**Aim of the task**: Each line starting at the one that contains "(494, 608) = (277, 237): red" and ending at the one that contains "(667, 269) = (430, 543): grey" must be returned exactly, and the rest of the listing is left out.

**Records for the task**:

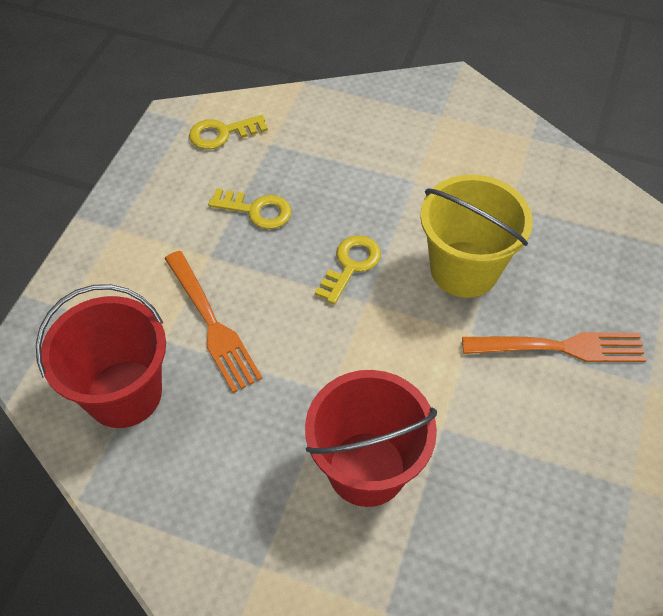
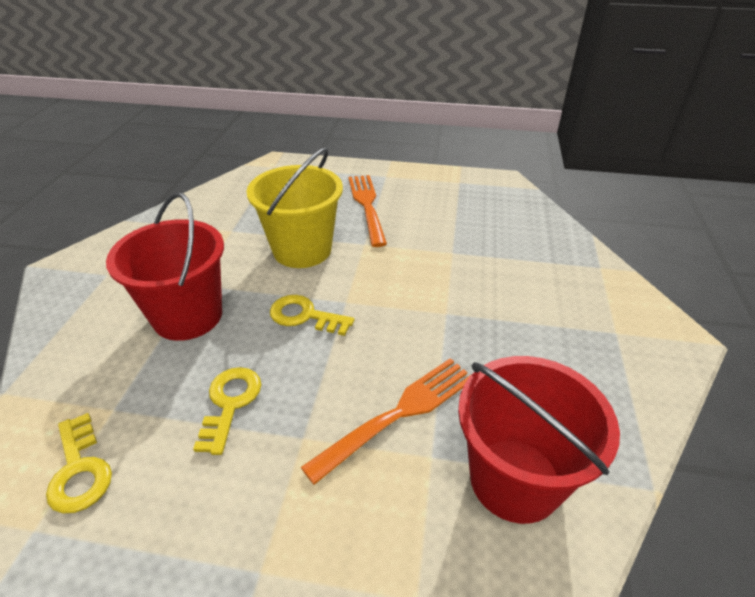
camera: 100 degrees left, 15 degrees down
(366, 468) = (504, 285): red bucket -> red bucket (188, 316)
...
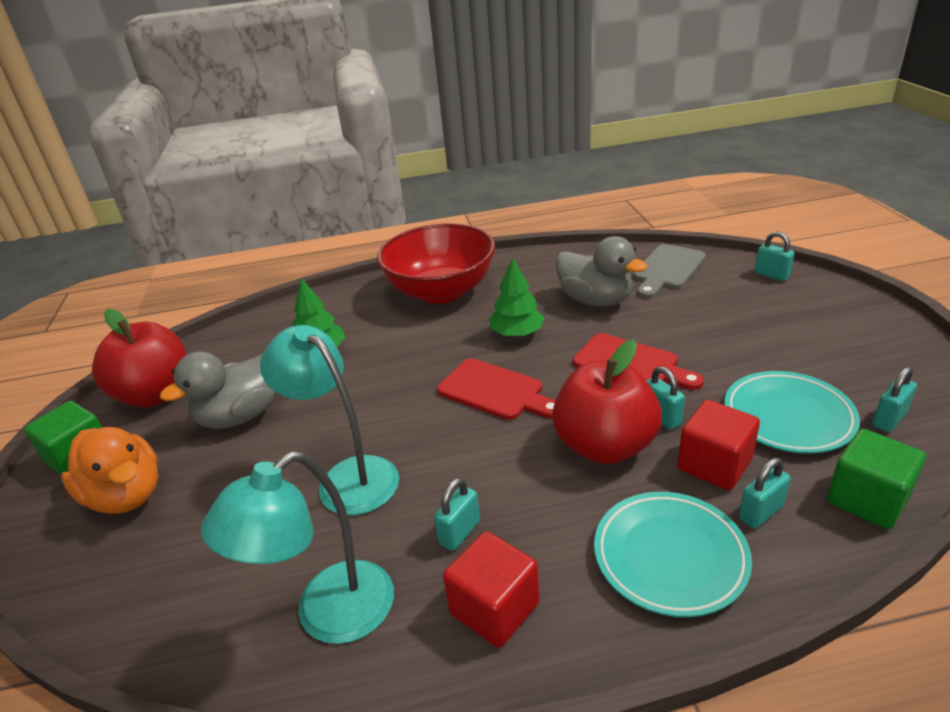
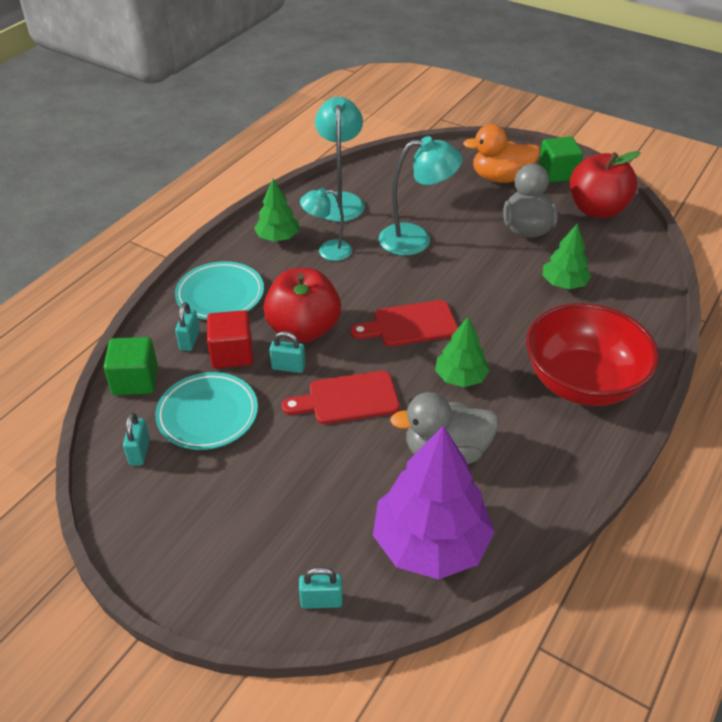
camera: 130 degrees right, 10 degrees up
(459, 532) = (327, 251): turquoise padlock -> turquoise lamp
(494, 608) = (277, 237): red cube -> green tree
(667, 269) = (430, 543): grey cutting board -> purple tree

**Answer to this exercise**:
(494, 608) = (277, 237): red cube -> green tree
(667, 269) = (430, 543): grey cutting board -> purple tree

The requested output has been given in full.